What the exercise asks:
What you produce should be the lines from the line containing "cyan semicircle: rotated 14" through the last line below, both ends included, reproduced exactly and without pictures.

Segment Start: Extracted entries

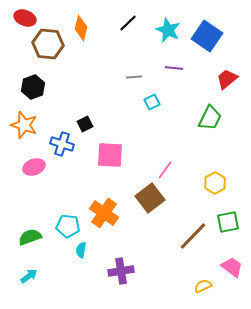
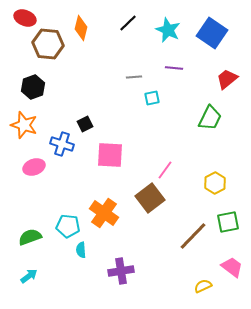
blue square: moved 5 px right, 3 px up
cyan square: moved 4 px up; rotated 14 degrees clockwise
cyan semicircle: rotated 14 degrees counterclockwise
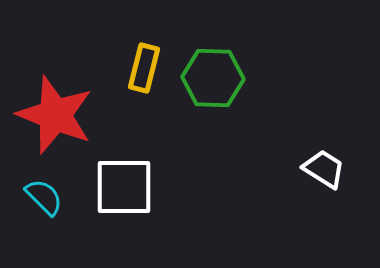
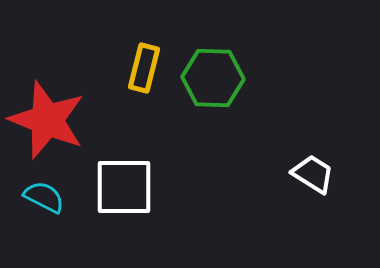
red star: moved 8 px left, 5 px down
white trapezoid: moved 11 px left, 5 px down
cyan semicircle: rotated 18 degrees counterclockwise
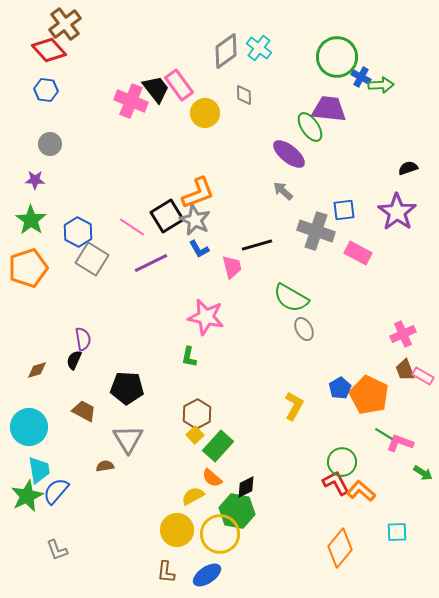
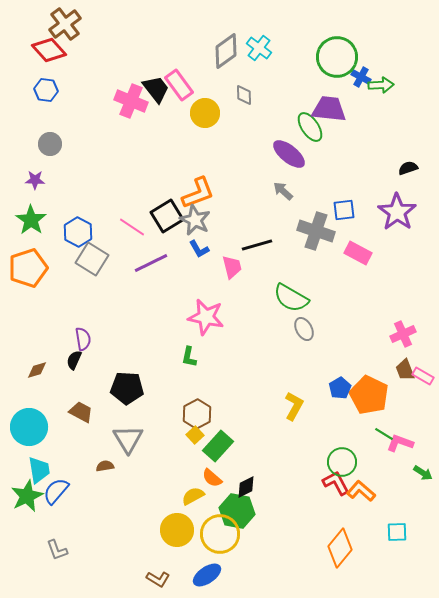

Segment End: Extracted entries

Exercise solution:
cyan semicircle: rotated 14 degrees counterclockwise
red star: moved 8 px left, 5 px down
white trapezoid: moved 11 px left, 5 px down
cyan semicircle: rotated 18 degrees counterclockwise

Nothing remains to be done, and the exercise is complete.